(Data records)
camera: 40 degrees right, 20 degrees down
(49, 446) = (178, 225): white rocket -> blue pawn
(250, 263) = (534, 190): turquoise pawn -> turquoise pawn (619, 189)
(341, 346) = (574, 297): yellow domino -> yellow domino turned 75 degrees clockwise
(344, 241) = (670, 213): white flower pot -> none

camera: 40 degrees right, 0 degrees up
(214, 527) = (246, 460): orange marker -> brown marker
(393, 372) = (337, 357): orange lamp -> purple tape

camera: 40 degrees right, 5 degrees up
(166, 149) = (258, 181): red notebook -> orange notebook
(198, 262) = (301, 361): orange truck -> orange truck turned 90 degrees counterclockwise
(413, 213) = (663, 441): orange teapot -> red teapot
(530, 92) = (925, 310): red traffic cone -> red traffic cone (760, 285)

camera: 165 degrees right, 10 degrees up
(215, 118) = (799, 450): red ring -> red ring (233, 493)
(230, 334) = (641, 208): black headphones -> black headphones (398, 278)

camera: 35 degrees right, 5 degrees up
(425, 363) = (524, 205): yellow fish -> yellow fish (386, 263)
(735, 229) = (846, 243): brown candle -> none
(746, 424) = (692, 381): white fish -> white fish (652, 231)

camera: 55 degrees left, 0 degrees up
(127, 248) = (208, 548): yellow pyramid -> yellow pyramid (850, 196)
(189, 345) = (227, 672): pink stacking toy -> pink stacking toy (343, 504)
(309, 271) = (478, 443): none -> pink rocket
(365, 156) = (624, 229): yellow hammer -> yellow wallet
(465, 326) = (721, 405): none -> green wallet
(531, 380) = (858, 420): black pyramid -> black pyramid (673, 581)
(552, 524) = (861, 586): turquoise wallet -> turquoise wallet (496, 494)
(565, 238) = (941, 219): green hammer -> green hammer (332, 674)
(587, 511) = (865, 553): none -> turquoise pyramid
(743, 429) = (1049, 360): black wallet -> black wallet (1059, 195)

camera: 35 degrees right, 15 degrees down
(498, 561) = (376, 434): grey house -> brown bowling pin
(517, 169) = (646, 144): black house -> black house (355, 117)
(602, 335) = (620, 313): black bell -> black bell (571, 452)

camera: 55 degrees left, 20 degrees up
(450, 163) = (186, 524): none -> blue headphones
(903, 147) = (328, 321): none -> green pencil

## EXERCISE OBJECTIVE
Go through the entries and report every line with the string "turned".

## EXERCISE SOLUTION
(341, 346) = (574, 297): yellow domino -> yellow domino turned 75 degrees clockwise
(198, 262) = (301, 361): orange truck -> orange truck turned 90 degrees counterclockwise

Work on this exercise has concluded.